DESCRIPTION OF THE TASK — Of the entries below, return only those lines from the line with "U3 pin PA6: none -> FAN" to the line with "R2: none -> 6.8k (AGND, N_3)", exactly, both included.

DATA TO USE —
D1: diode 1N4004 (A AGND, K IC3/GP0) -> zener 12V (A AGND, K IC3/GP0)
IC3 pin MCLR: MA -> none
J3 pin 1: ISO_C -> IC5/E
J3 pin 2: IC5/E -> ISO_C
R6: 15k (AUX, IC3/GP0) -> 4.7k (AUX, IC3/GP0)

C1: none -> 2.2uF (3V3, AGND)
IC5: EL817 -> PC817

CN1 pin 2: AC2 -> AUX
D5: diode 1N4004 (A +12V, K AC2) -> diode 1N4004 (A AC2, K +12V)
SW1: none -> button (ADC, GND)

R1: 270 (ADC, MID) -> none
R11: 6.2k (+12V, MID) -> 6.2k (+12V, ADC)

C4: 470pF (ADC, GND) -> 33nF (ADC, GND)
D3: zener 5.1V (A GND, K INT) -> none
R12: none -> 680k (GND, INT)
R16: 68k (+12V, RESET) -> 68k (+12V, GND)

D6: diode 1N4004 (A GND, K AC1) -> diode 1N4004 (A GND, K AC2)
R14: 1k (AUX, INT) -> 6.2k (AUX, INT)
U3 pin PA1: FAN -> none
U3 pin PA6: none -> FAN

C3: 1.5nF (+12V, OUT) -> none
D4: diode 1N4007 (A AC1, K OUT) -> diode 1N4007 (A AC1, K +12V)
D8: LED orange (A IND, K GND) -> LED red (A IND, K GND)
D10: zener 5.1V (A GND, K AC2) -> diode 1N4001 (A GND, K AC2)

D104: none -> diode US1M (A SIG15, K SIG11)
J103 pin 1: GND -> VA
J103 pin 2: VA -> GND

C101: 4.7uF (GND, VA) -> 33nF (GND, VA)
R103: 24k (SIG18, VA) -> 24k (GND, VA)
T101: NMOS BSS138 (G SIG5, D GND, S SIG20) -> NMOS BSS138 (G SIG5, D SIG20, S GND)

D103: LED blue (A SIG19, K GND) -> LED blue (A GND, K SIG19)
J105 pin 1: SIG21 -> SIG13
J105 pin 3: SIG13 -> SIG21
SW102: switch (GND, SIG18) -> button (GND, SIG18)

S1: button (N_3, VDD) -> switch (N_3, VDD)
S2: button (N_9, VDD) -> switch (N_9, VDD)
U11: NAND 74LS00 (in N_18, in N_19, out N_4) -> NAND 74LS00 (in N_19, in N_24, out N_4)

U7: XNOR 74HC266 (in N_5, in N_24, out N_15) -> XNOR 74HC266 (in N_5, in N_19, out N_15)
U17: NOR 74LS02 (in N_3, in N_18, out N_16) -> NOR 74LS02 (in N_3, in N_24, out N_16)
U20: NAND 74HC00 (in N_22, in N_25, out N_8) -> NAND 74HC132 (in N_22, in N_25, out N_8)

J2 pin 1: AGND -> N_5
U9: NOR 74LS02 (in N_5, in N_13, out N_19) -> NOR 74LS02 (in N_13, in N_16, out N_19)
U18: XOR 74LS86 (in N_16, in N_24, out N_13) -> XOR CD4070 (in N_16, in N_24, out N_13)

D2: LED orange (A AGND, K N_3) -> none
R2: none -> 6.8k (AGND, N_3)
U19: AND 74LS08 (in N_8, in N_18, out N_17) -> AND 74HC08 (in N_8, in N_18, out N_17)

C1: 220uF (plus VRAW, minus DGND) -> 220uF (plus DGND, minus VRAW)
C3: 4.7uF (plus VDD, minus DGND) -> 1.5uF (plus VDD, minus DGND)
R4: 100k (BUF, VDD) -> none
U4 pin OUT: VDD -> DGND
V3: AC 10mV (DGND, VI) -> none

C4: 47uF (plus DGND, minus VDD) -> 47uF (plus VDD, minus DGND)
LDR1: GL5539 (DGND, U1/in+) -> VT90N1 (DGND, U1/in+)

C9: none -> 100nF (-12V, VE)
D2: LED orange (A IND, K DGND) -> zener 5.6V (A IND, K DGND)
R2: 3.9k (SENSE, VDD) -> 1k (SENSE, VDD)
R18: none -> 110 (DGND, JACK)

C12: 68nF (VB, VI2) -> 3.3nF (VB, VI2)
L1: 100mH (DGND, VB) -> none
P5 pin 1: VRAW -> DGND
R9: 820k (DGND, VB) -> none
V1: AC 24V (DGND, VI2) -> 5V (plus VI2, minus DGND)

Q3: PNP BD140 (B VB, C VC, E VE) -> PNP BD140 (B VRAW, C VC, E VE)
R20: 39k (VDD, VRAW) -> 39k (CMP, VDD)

RESULT —
U3 pin PA6: none -> FAN

C3: 1.5nF (+12V, OUT) -> none
D4: diode 1N4007 (A AC1, K OUT) -> diode 1N4007 (A AC1, K +12V)
D8: LED orange (A IND, K GND) -> LED red (A IND, K GND)
D10: zener 5.1V (A GND, K AC2) -> diode 1N4001 (A GND, K AC2)

D104: none -> diode US1M (A SIG15, K SIG11)
J103 pin 1: GND -> VA
J103 pin 2: VA -> GND

C101: 4.7uF (GND, VA) -> 33nF (GND, VA)
R103: 24k (SIG18, VA) -> 24k (GND, VA)
T101: NMOS BSS138 (G SIG5, D GND, S SIG20) -> NMOS BSS138 (G SIG5, D SIG20, S GND)

D103: LED blue (A SIG19, K GND) -> LED blue (A GND, K SIG19)
J105 pin 1: SIG21 -> SIG13
J105 pin 3: SIG13 -> SIG21
SW102: switch (GND, SIG18) -> button (GND, SIG18)

S1: button (N_3, VDD) -> switch (N_3, VDD)
S2: button (N_9, VDD) -> switch (N_9, VDD)
U11: NAND 74LS00 (in N_18, in N_19, out N_4) -> NAND 74LS00 (in N_19, in N_24, out N_4)

U7: XNOR 74HC266 (in N_5, in N_24, out N_15) -> XNOR 74HC266 (in N_5, in N_19, out N_15)
U17: NOR 74LS02 (in N_3, in N_18, out N_16) -> NOR 74LS02 (in N_3, in N_24, out N_16)
U20: NAND 74HC00 (in N_22, in N_25, out N_8) -> NAND 74HC132 (in N_22, in N_25, out N_8)

J2 pin 1: AGND -> N_5
U9: NOR 74LS02 (in N_5, in N_13, out N_19) -> NOR 74LS02 (in N_13, in N_16, out N_19)
U18: XOR 74LS86 (in N_16, in N_24, out N_13) -> XOR CD4070 (in N_16, in N_24, out N_13)

D2: LED orange (A AGND, K N_3) -> none
R2: none -> 6.8k (AGND, N_3)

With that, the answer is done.